* [Action item]
Please output the text lines of the records below as a JSON list of strings, one string per line, skipping blank lines and leaving out the pictures.

*** Begin section ***

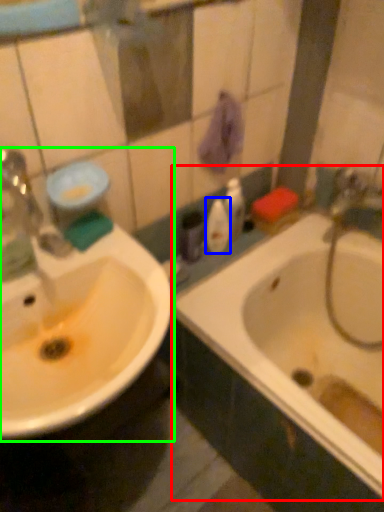
Question: Which is farther away from bathtub (highlighted by a red box)? mouthwash (highlighted by a blue box) or sink (highlighted by a green box)?

Choices:
 (A) mouthwash
 (B) sink

Answer: (B)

*** End section ***

* [Response box]
[
  "Question: Which is farther away from bathtub (highlighted by a red box)? mouthwash (highlighted by a blue box) or sink (highlighted by a green box)?",
  "Choices:",
  " (A) mouthwash",
  " (B) sink",
  "Answer: (B)"
]